Your answer must be an exact copy of the records, minus any pictures.

==== PROVIDED RECORDS ====

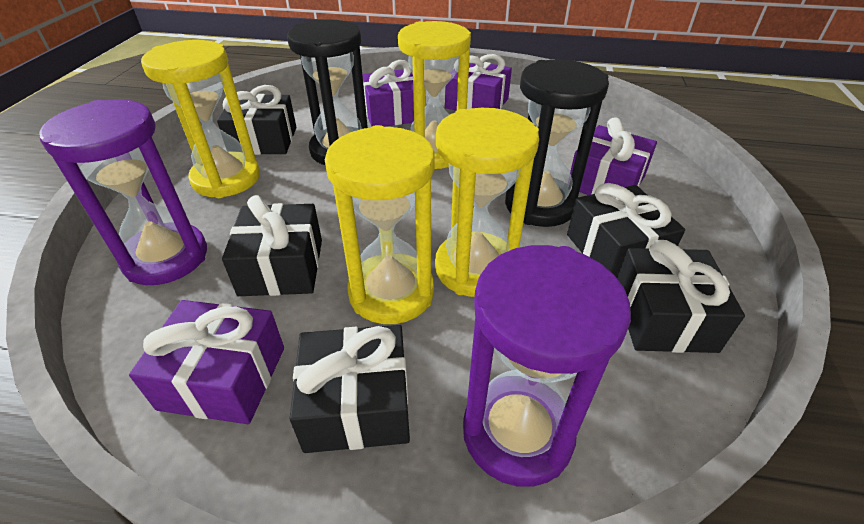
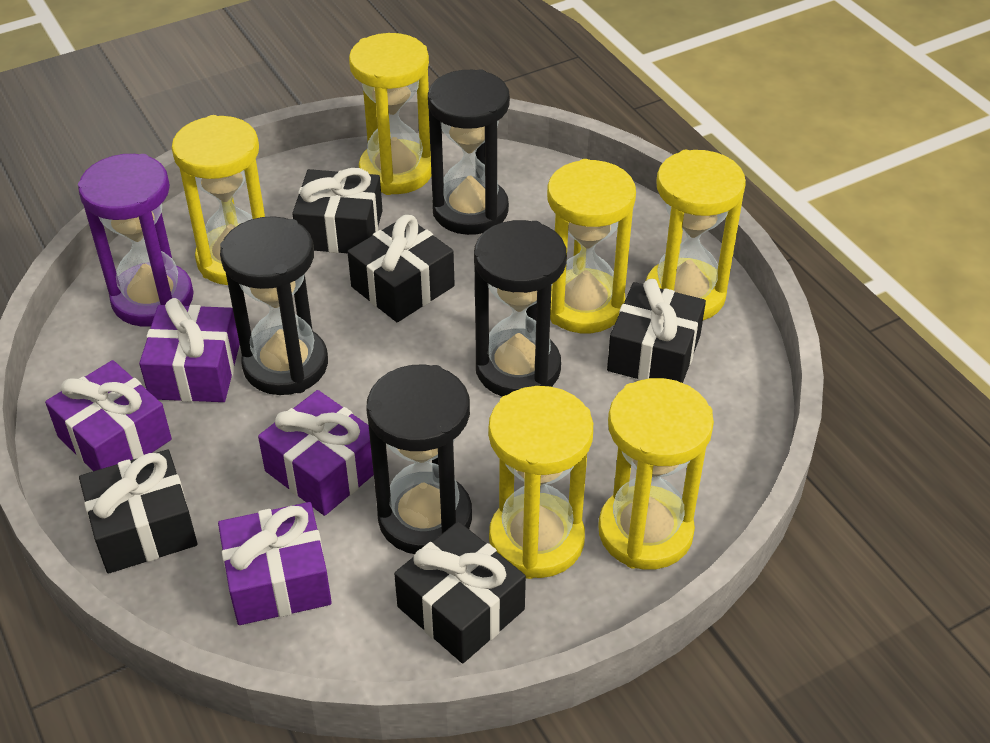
black hourglass: 2 -> 4
purple hourglass: 2 -> 1
yellow hourglass: 4 -> 6

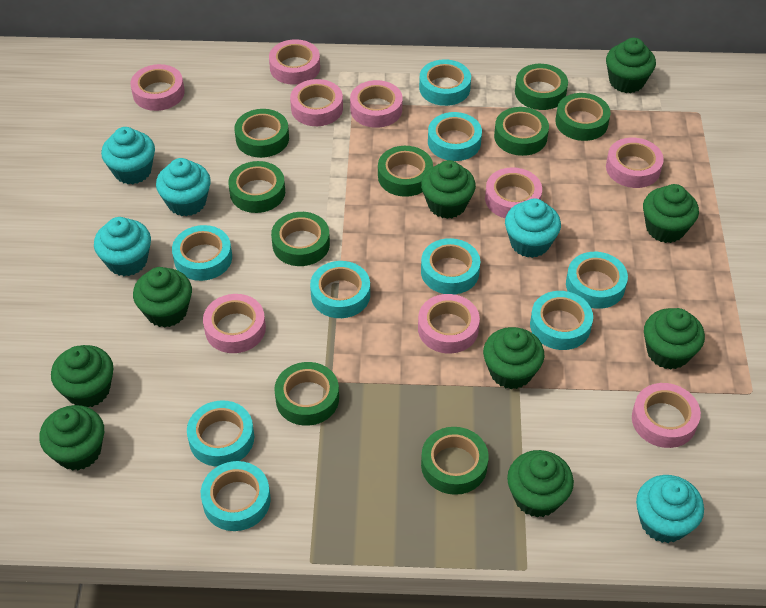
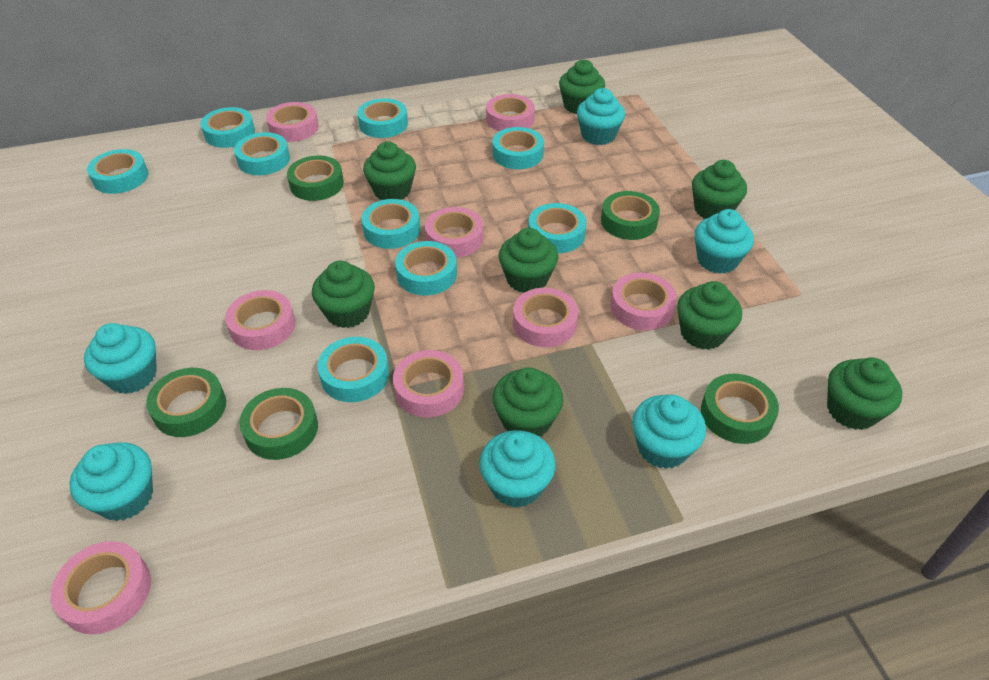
green cupcake: 9 -> 8
green tape: 9 -> 5
pink tape: 9 -> 8
turquoise cupcake: 5 -> 6

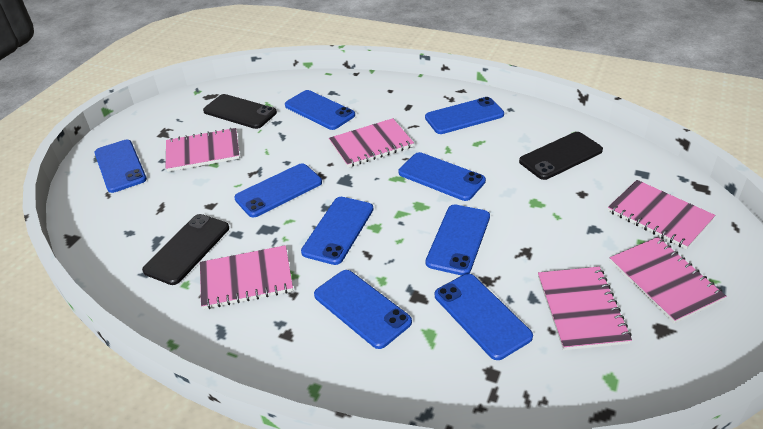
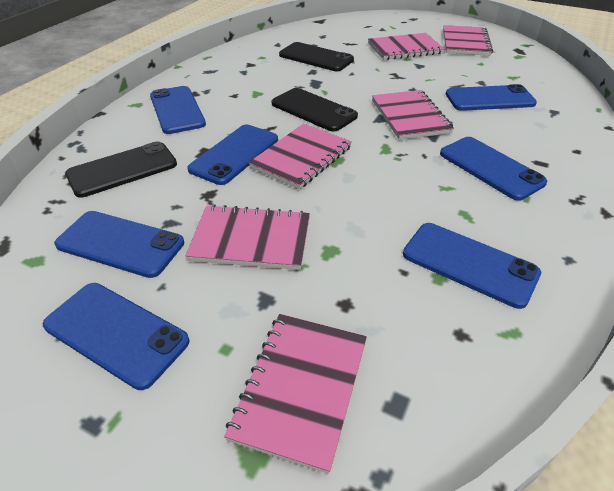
blue phone: 9 -> 7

====

● WRITTEN RESPONSE:
black hourglass: 2 -> 4
purple hourglass: 2 -> 1
yellow hourglass: 4 -> 6

green cupcake: 9 -> 8
green tape: 9 -> 5
pink tape: 9 -> 8
turquoise cupcake: 5 -> 6

blue phone: 9 -> 7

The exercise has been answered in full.